Exercise -> The answer should consist of every line in the material below that has the word "VBUS".

Task inputs ->
--------------------------------

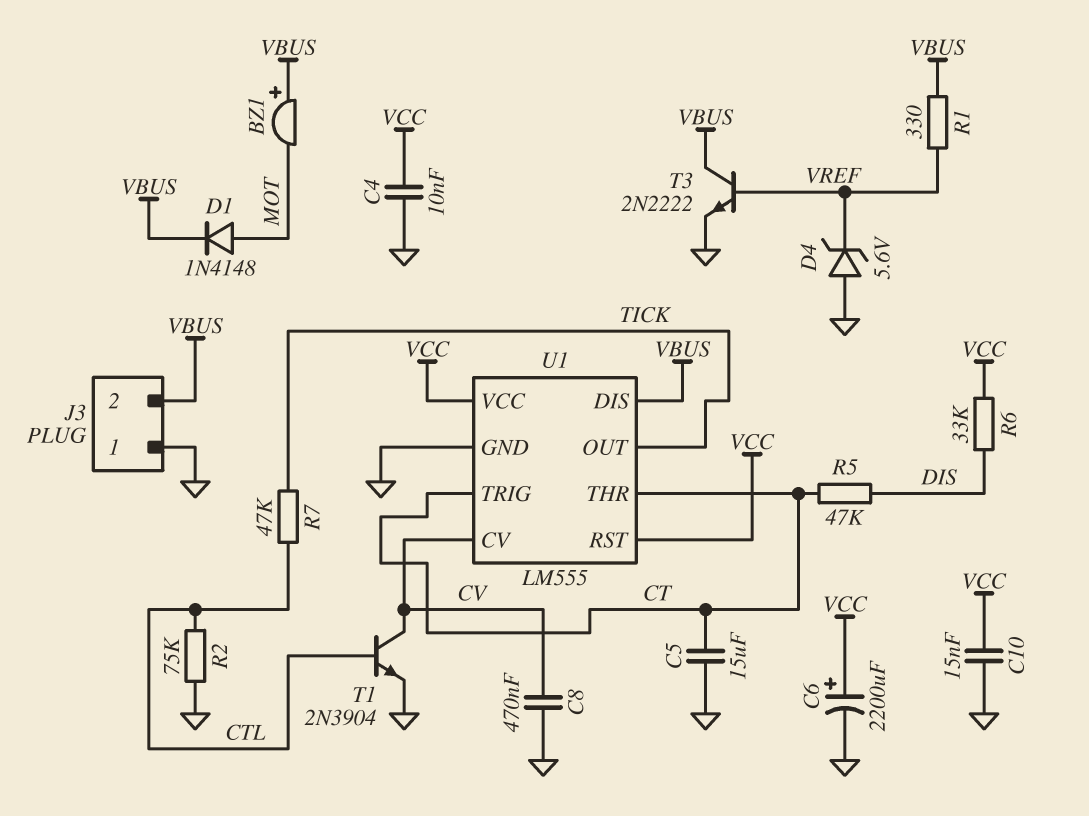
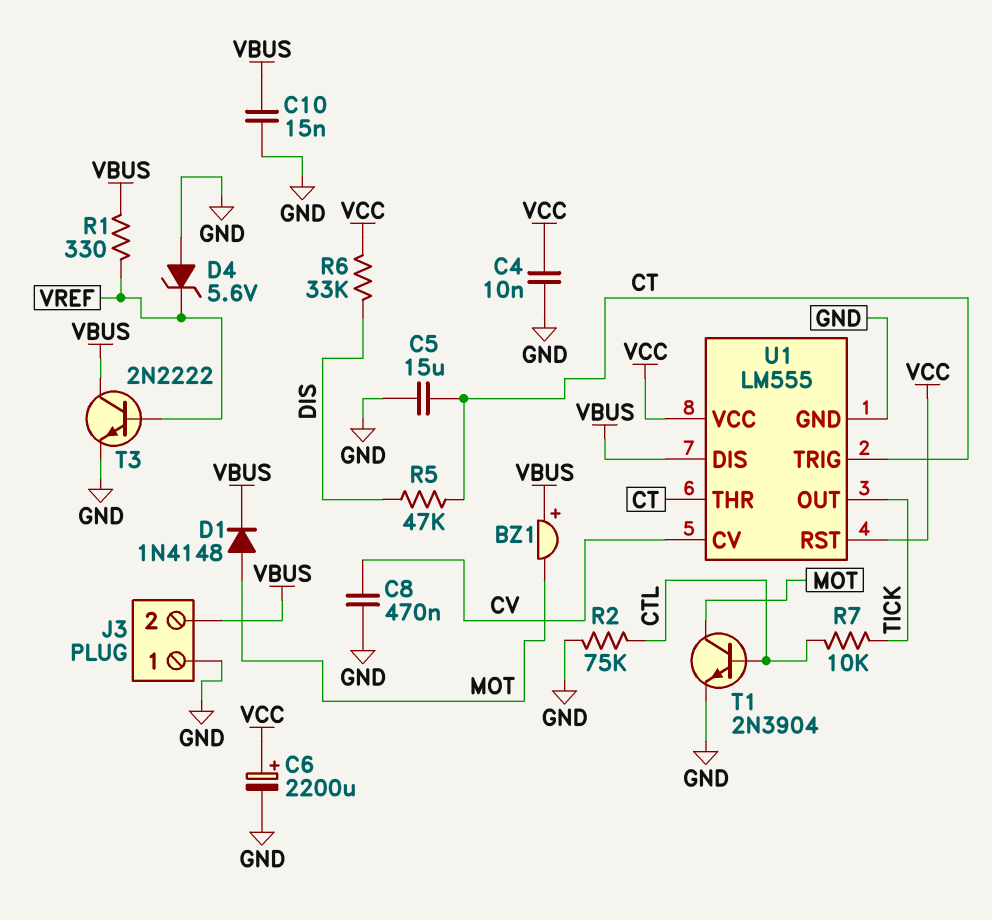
C10: 15nF (GND, VCC) -> 15nF (GND, VBUS)
R7: 47k (CTL, TICK) -> 10k (CTL, TICK)
T1: NPN 2N3904 (B CTL, C CV, E GND) -> NPN 2N3904 (B CTL, C MOT, E GND)

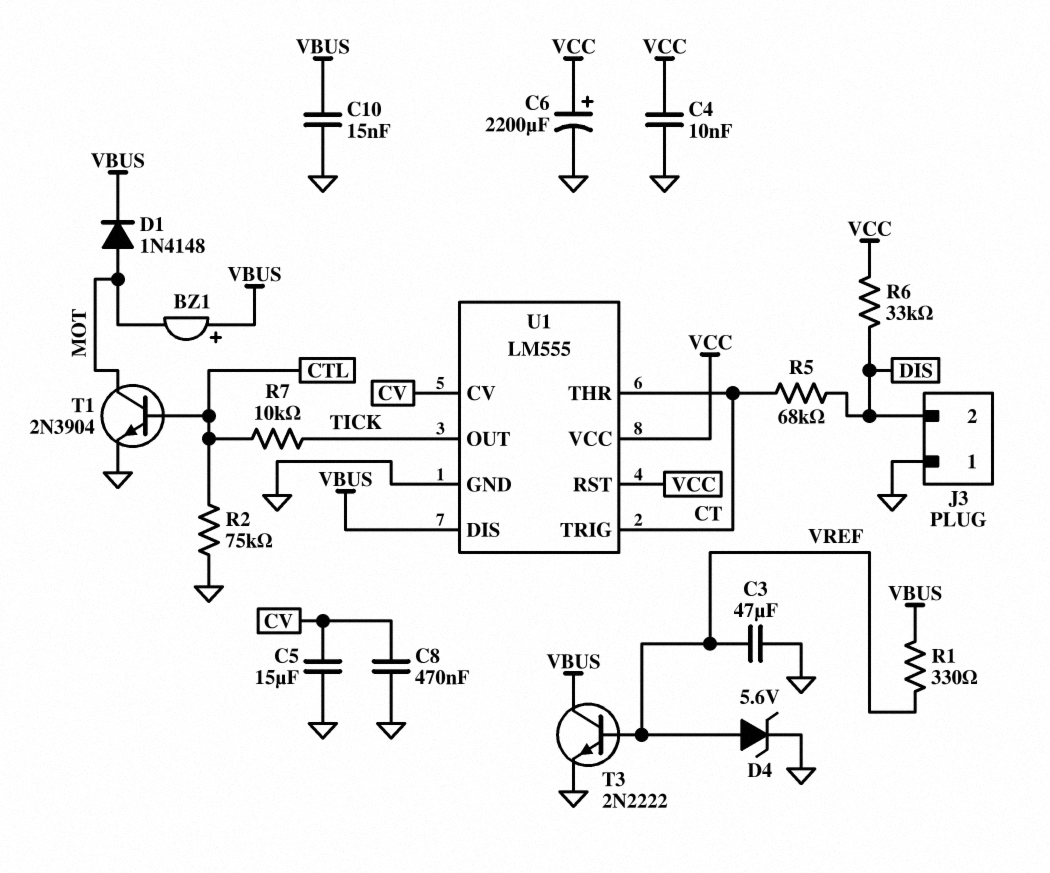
C3: none -> 47uF (GND, VREF)
C5: 15uF (CT, GND) -> 15uF (CV, GND)
D4: zener 5.6V (A GND, K VREF) -> zener 5.6V (A VREF, K GND)
J3 pin 2: VBUS -> DIS
R5: 47k (CT, DIS) -> 68k (CT, DIS)

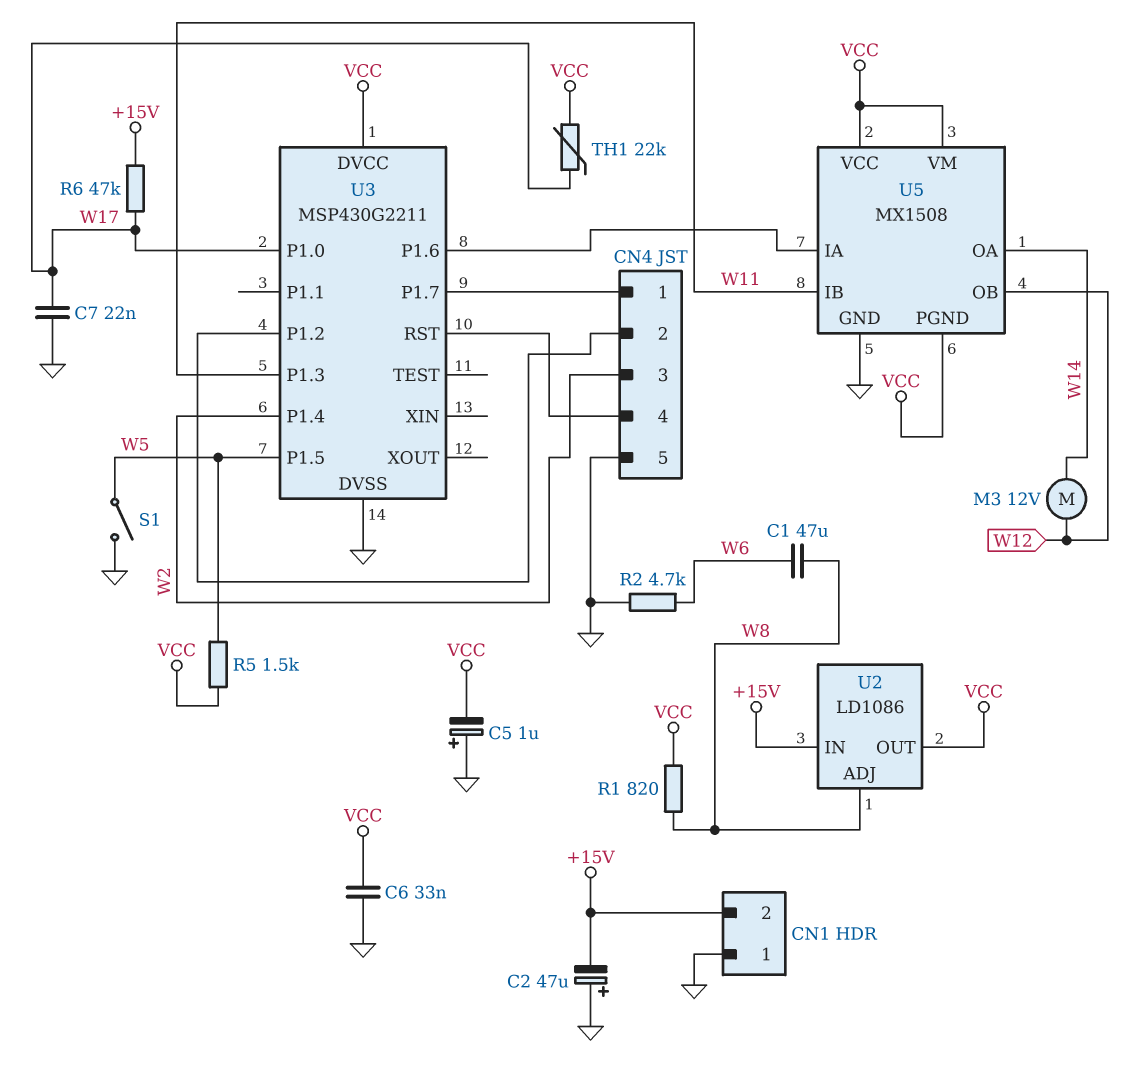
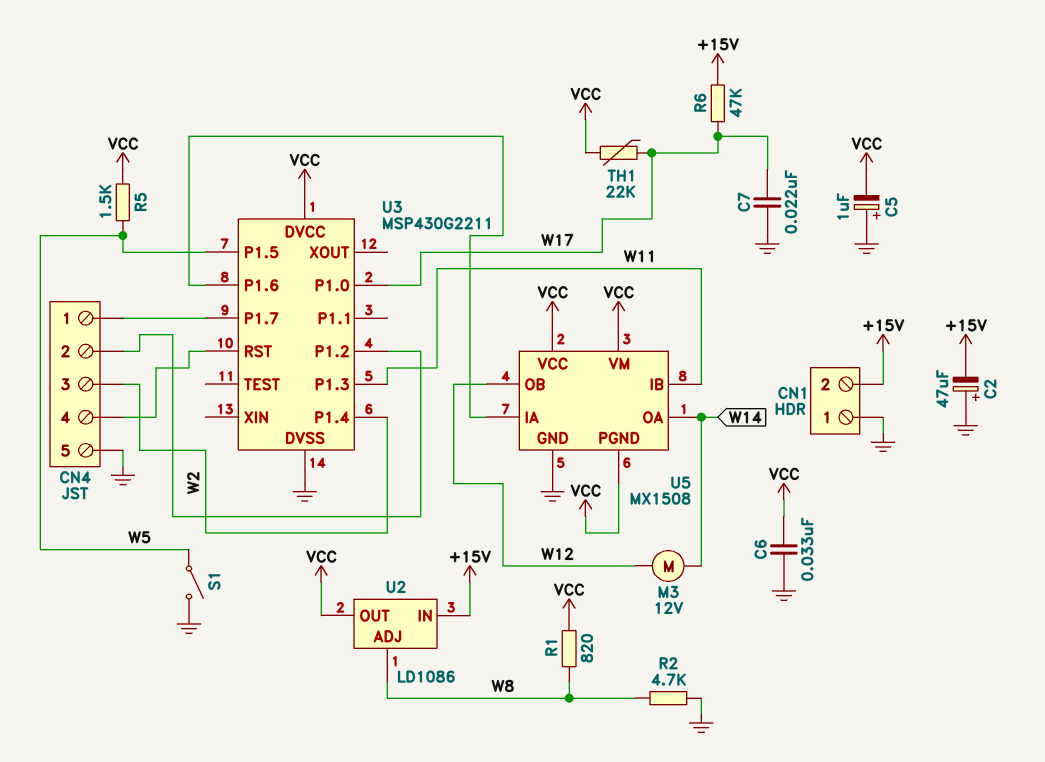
C1: 47uF (W6, W8) -> none
R2: 4.7k (GND, W6) -> 4.7k (GND, W8)

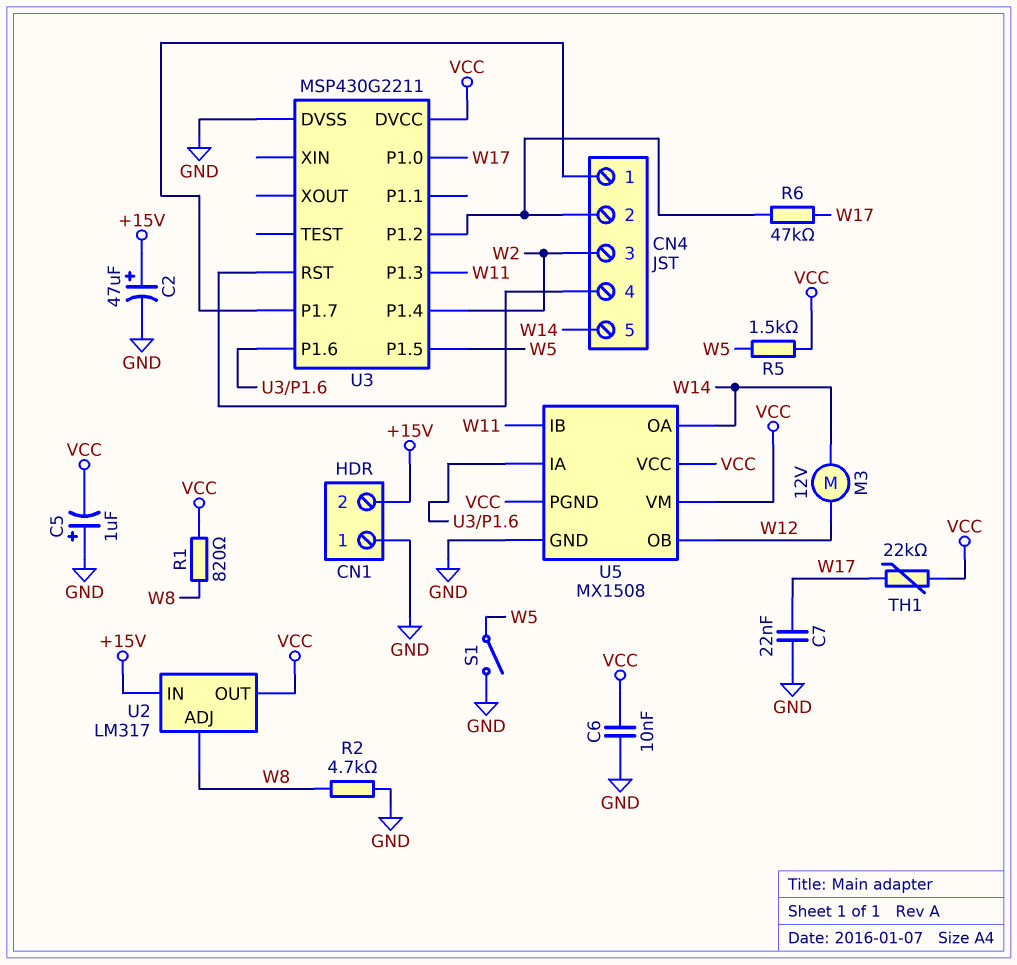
C2: 47uF (plus GND, minus +15V) -> 47uF (plus +15V, minus GND)
C6: 33nF (GND, VCC) -> 10nF (GND, VCC)
CN4 pin 5: GND -> W14
R6: 47k (+15V, W17) -> 47k (CN4/2, W17)
U2: LD1086 -> LM317

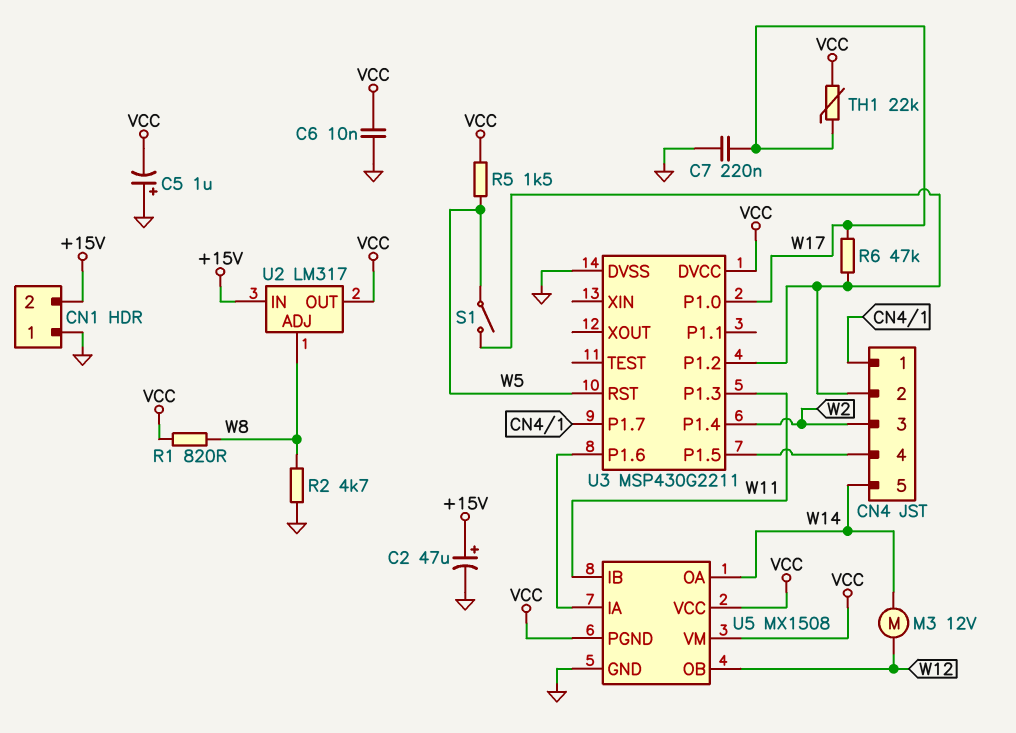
C7: 22nF (GND, W17) -> 220nF (GND, W17)
S1: switch (GND, W5) -> switch (CN4/2, W5)
U3 pin P1.5: W5 -> CN4/4
U3 pin RST: CN4/4 -> W5

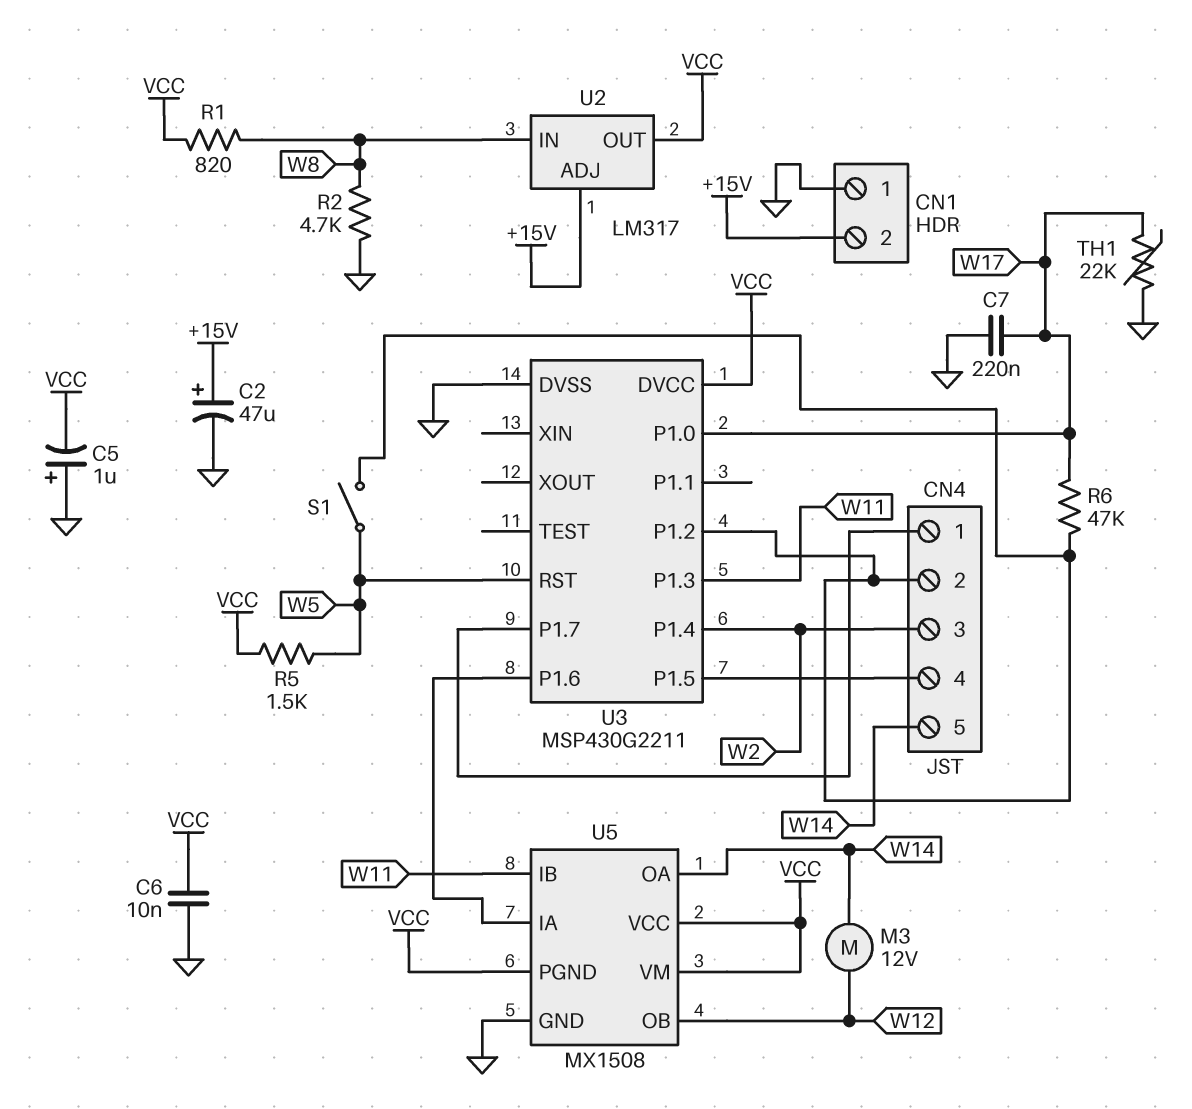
TH1: 22k (VCC, W17) -> 22k (GND, W17)
U2 pin ADJ: W8 -> +15V
U2 pin IN: +15V -> W8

--------------------------------

Answer below ->
C10: 15nF (GND, VCC) -> 15nF (GND, VBUS)
J3 pin 2: VBUS -> DIS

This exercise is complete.